EXERCISE BRIEF: The records that follow are to be copied word for word. Pictures should be omitted.

Change listing data
::::

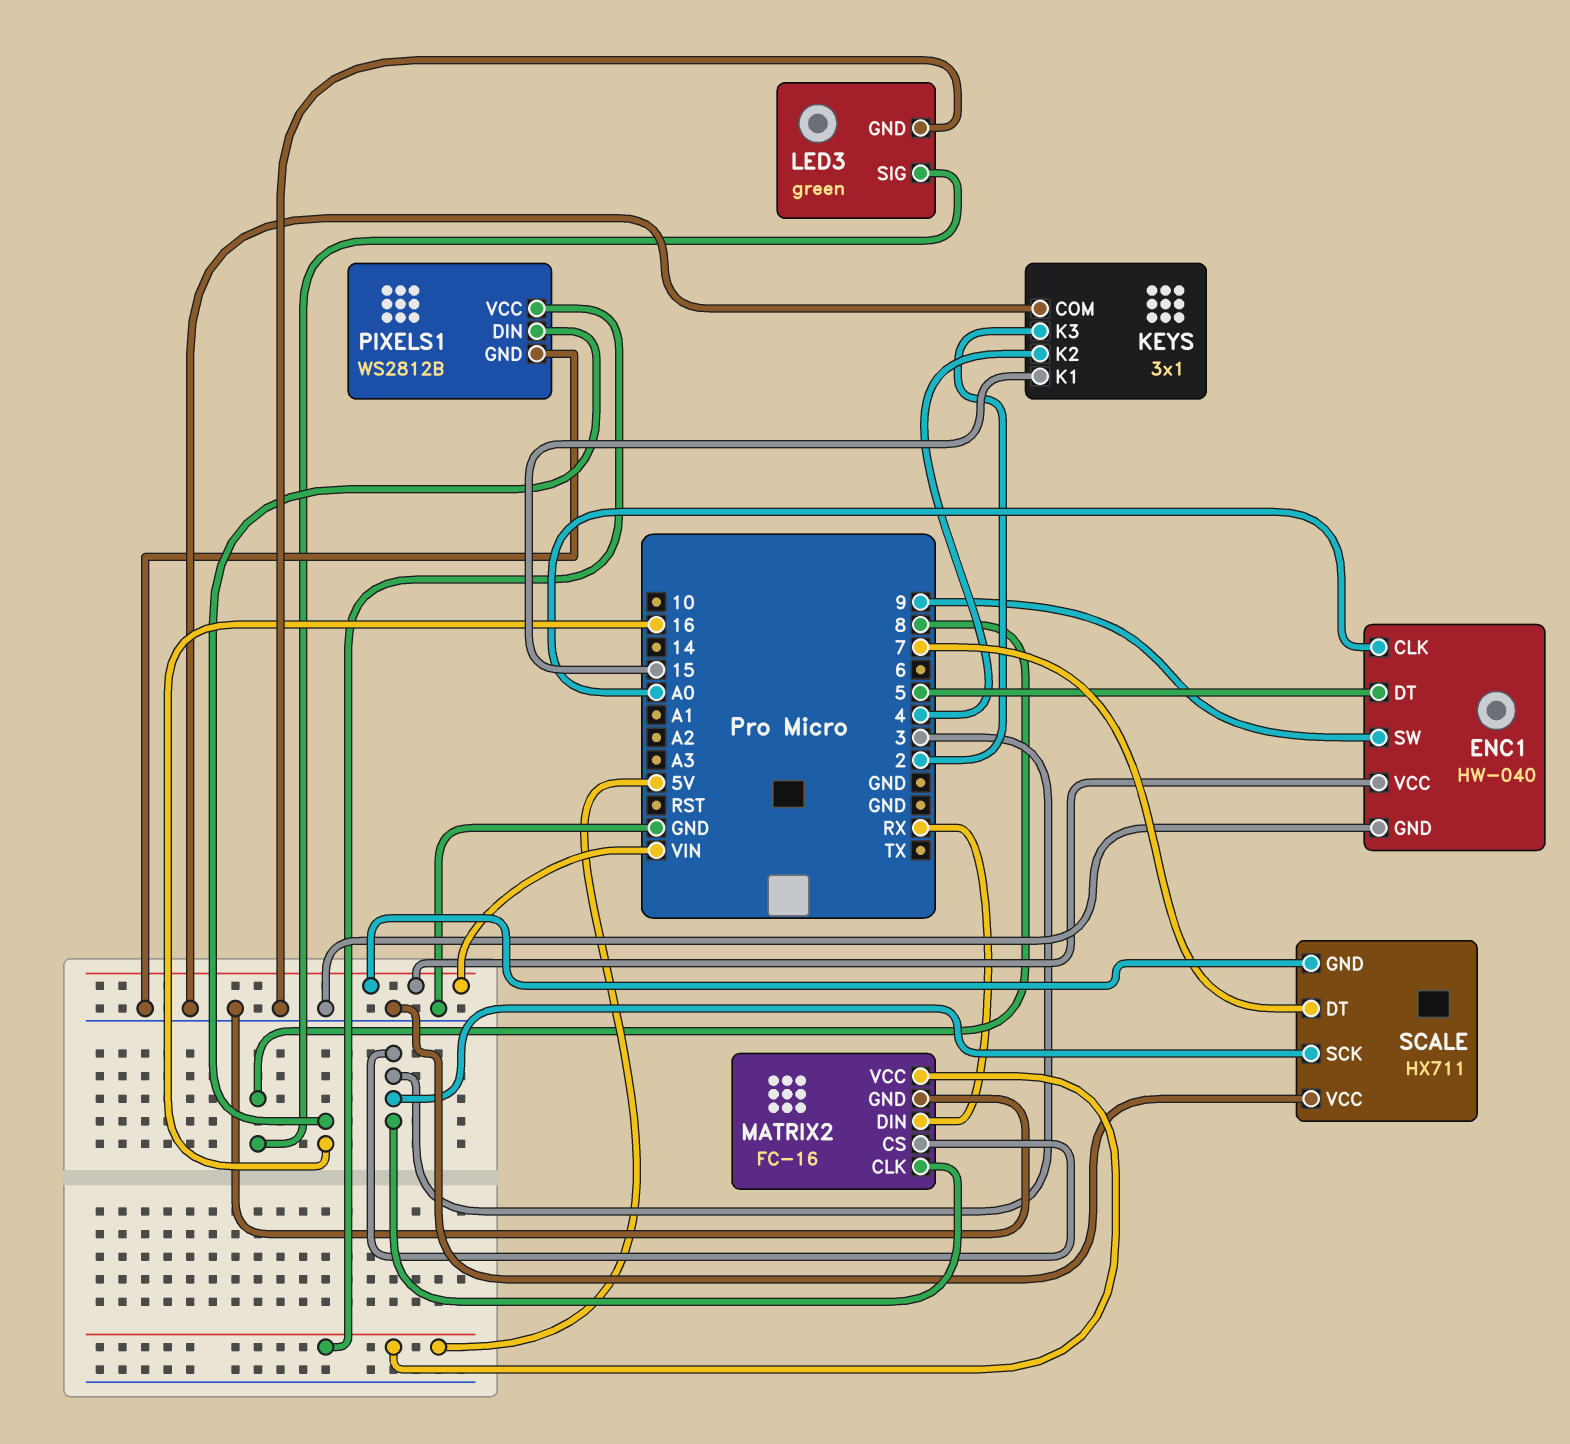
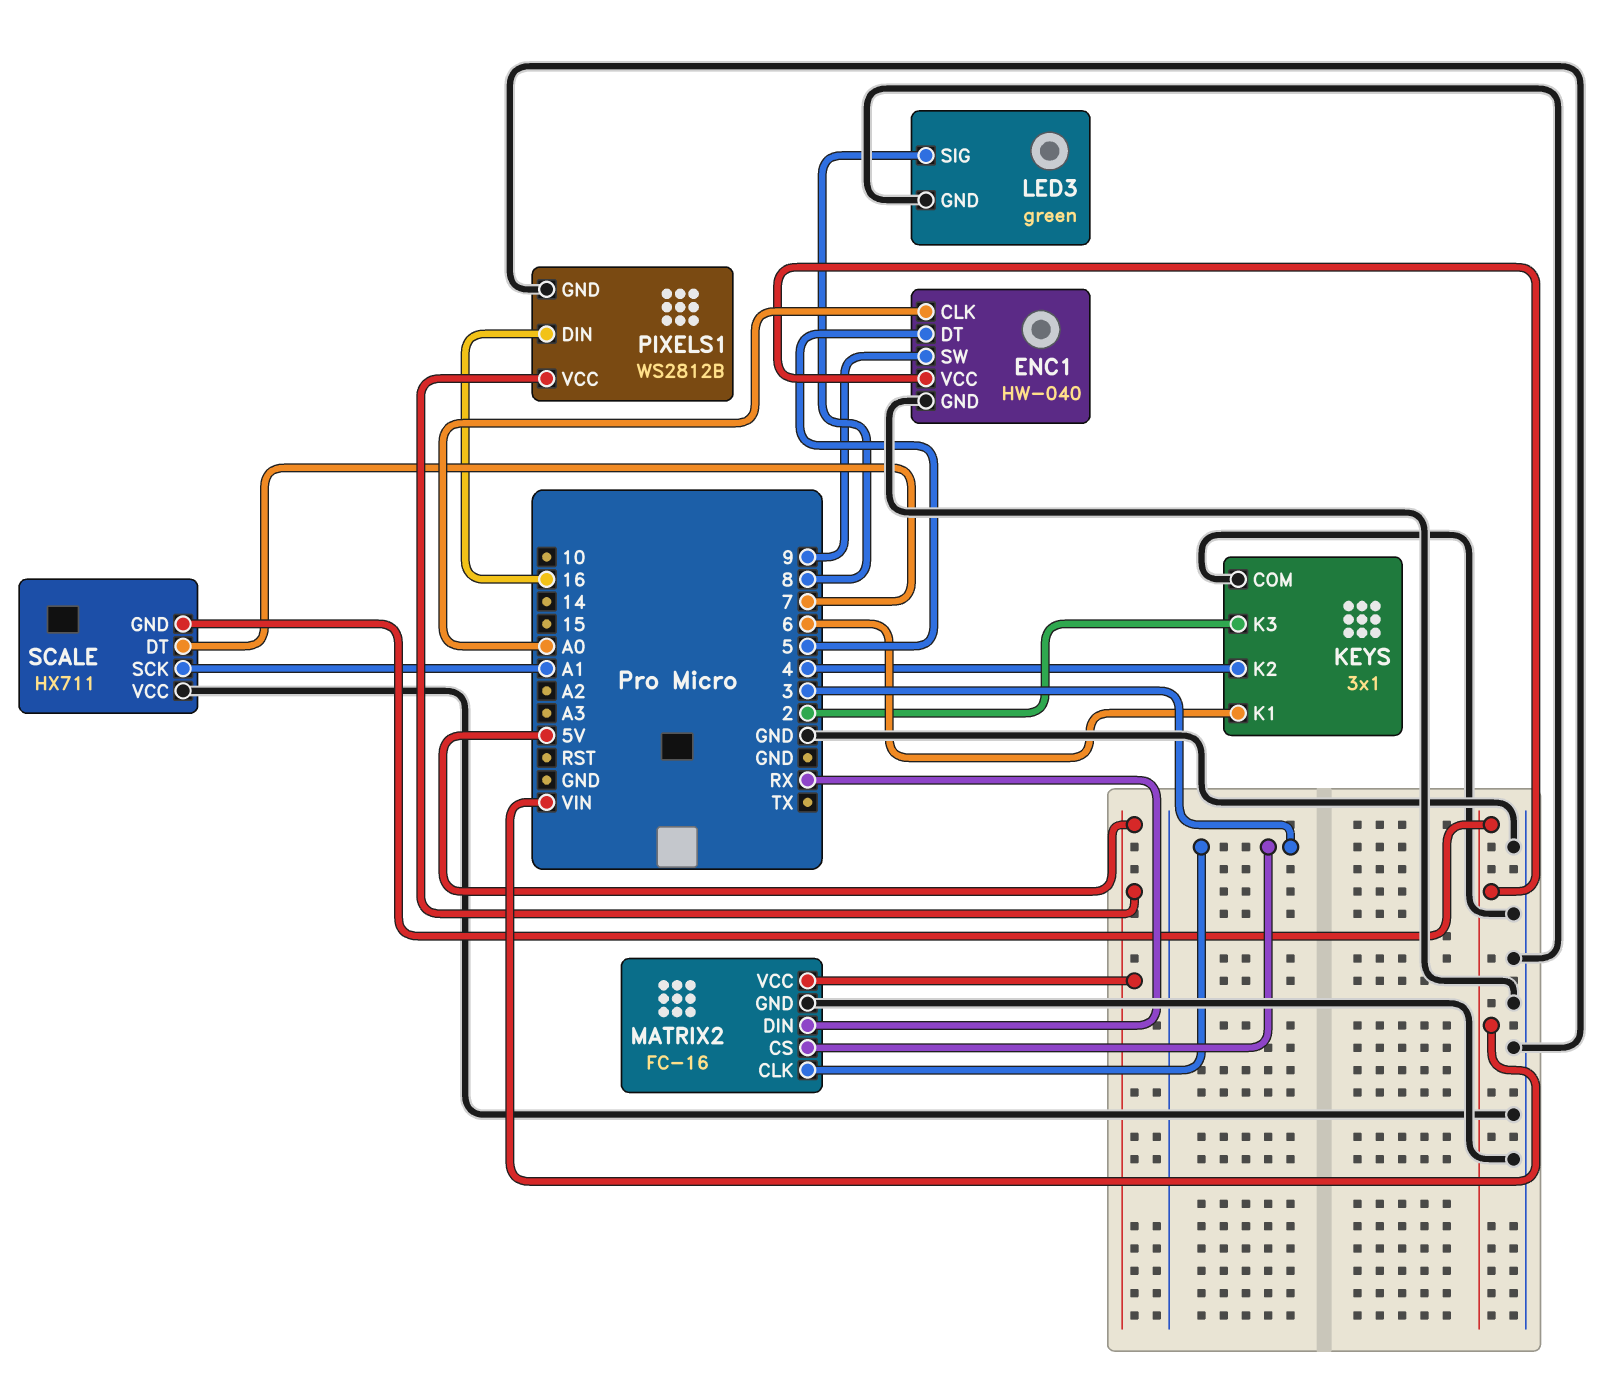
KEYS pin K1: 15 -> 6
SCALE pin SCK: 3 -> A1

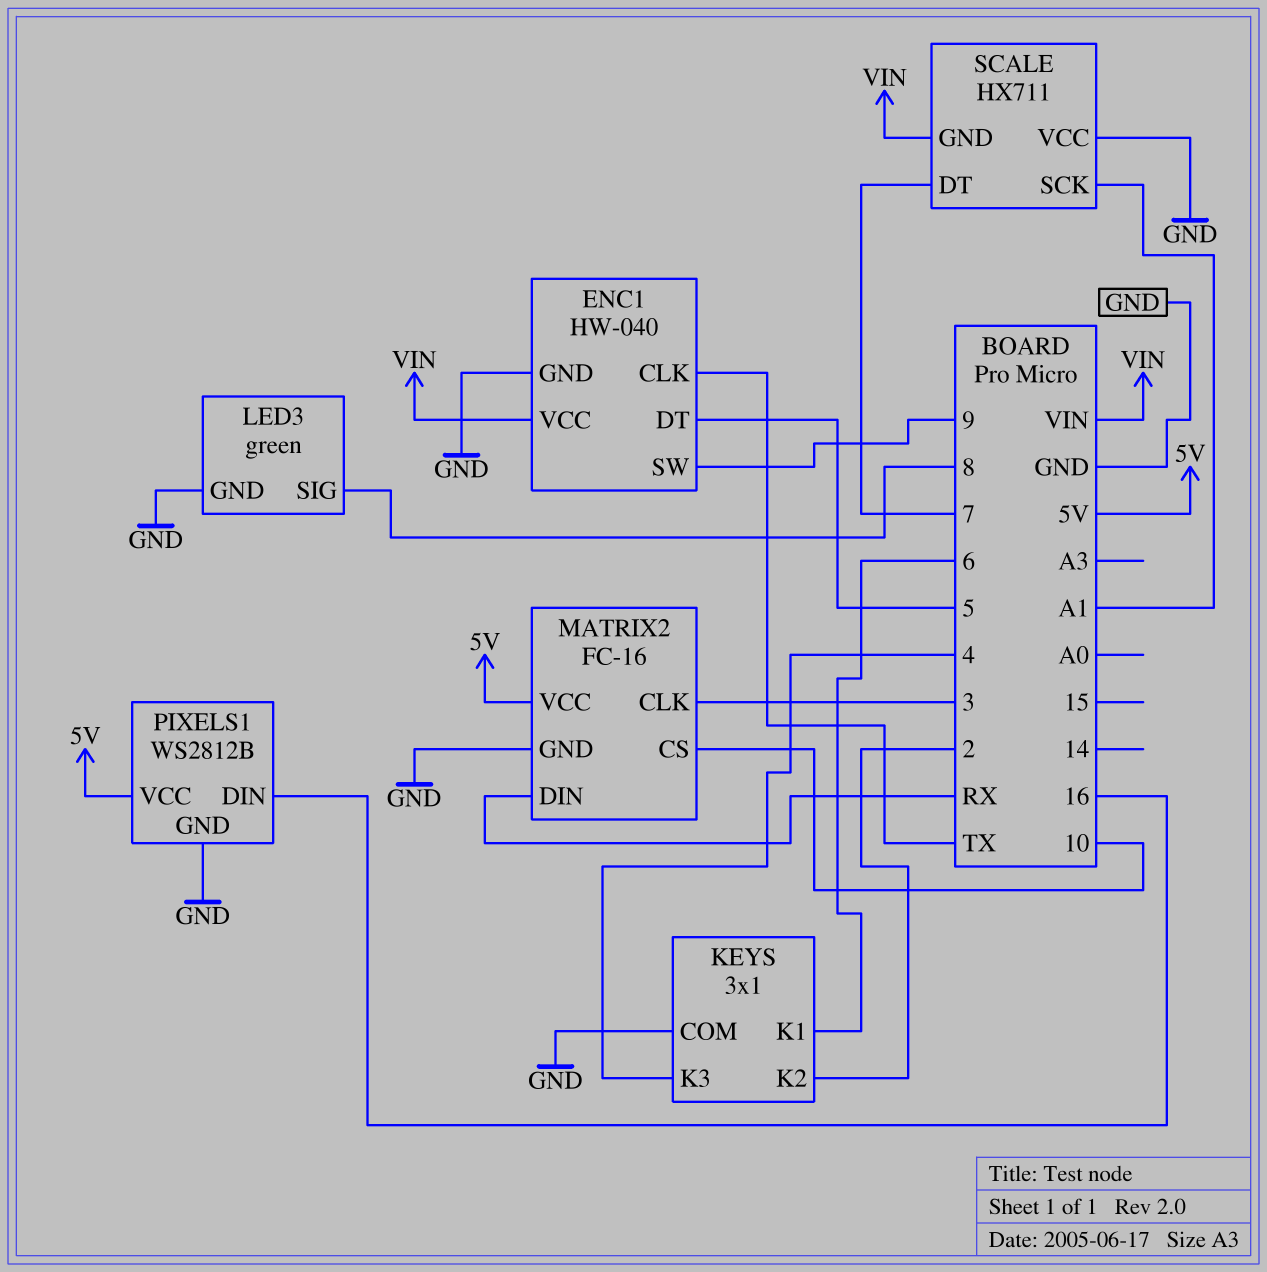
ENC1 pin CLK: A0 -> TX
KEYS pin K2: 4 -> 2
KEYS pin K3: 2 -> 4
MATRIX2 pin CS: 3 -> 10

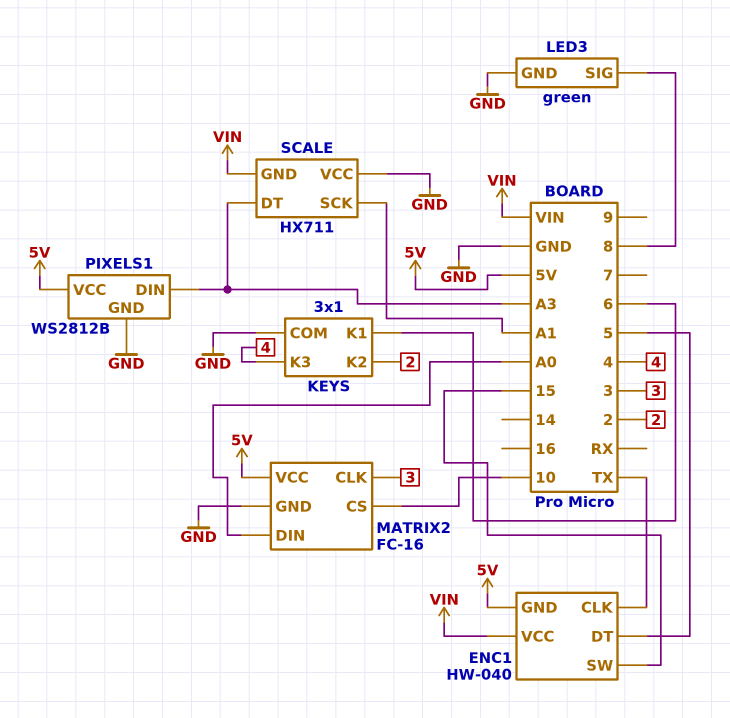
ENC1 pin GND: GND -> 5V
ENC1 pin SW: 9 -> 15
MATRIX2 pin DIN: RX -> A0
PIXELS1 pin DIN: 16 -> A3
SCALE pin DT: 7 -> A3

::::

ANSWER BELOW:
KEYS pin K1: 15 -> 6
SCALE pin SCK: 3 -> A1

ENC1 pin CLK: A0 -> TX
KEYS pin K2: 4 -> 2
KEYS pin K3: 2 -> 4
MATRIX2 pin CS: 3 -> 10

ENC1 pin GND: GND -> 5V
ENC1 pin SW: 9 -> 15
MATRIX2 pin DIN: RX -> A0
PIXELS1 pin DIN: 16 -> A3
SCALE pin DT: 7 -> A3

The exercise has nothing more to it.